__What is being asked__. If a line of the data below contains the string "spool", copy it into your answer.

__Dataset records__.
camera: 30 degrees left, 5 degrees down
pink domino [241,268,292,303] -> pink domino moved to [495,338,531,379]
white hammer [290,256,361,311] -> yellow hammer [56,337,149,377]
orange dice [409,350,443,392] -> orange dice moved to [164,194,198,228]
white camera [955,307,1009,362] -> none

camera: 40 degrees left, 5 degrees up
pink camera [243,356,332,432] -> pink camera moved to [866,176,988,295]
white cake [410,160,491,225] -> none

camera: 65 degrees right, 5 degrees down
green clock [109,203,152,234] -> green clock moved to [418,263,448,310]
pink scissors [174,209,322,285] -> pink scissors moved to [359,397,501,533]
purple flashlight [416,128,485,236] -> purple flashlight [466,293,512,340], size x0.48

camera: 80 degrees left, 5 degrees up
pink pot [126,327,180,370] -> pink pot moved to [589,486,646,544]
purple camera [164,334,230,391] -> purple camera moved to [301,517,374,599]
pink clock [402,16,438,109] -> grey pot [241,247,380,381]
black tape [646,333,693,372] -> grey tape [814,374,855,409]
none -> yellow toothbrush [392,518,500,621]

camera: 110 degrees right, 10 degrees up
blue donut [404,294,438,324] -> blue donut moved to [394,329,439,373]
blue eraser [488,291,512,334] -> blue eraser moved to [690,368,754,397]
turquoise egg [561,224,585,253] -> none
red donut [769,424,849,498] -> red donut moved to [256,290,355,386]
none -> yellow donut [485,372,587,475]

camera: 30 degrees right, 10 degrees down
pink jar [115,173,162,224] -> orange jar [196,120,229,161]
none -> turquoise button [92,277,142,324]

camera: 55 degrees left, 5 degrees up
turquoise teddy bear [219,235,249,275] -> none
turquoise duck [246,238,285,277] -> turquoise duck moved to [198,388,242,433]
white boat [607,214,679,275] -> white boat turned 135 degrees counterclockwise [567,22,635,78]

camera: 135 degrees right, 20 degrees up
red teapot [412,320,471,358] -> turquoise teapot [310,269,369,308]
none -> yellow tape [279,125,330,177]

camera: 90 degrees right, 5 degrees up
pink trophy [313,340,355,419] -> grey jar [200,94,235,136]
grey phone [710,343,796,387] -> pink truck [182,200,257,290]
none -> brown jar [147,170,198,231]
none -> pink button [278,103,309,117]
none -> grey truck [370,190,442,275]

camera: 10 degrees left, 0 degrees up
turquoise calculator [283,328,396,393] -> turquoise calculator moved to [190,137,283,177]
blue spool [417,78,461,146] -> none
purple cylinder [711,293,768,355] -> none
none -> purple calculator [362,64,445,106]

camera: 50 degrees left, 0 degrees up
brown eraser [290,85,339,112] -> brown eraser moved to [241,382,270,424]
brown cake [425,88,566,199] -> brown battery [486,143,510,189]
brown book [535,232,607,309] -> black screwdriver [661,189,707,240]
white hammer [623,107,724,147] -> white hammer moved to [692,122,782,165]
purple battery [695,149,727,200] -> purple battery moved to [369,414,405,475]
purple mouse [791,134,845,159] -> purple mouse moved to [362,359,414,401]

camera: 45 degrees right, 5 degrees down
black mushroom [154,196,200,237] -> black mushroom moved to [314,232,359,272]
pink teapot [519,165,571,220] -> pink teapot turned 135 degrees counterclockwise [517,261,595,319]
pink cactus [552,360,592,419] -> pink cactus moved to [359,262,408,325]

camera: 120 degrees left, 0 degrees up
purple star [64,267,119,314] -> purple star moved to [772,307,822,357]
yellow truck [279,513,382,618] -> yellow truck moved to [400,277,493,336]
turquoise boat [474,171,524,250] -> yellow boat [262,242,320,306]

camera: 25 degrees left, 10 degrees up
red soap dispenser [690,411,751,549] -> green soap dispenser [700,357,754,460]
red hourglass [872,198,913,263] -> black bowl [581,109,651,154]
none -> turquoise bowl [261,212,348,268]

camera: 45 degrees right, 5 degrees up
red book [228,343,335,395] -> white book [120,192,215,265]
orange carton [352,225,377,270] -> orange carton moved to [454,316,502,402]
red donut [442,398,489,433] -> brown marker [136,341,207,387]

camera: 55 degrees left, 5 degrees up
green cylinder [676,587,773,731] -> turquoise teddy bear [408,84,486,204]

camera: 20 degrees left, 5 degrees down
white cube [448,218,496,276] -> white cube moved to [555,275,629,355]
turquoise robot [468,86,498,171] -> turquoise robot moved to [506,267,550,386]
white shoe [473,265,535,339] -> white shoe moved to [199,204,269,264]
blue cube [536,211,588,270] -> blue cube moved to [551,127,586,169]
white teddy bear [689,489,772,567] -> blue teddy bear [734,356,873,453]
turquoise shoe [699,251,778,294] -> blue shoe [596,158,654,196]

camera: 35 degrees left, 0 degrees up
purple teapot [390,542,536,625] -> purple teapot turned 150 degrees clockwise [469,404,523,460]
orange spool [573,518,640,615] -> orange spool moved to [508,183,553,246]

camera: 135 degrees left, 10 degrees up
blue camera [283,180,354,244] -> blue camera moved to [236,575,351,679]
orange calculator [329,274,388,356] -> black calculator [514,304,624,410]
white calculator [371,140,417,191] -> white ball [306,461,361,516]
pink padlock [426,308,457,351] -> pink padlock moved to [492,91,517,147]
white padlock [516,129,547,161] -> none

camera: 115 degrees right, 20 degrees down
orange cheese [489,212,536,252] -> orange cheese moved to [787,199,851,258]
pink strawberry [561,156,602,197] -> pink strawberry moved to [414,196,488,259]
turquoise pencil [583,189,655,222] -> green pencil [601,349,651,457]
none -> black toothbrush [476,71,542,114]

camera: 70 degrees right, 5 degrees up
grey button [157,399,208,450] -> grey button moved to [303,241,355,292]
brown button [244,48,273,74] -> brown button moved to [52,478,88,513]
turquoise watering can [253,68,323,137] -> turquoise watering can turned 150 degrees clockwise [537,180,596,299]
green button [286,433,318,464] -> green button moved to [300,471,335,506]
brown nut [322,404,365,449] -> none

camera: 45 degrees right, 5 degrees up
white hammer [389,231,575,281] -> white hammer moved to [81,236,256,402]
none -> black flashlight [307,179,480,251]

__Exercise answer__.
blue spool [417,78,461,146] -> none
orange spool [573,518,640,615] -> orange spool moved to [508,183,553,246]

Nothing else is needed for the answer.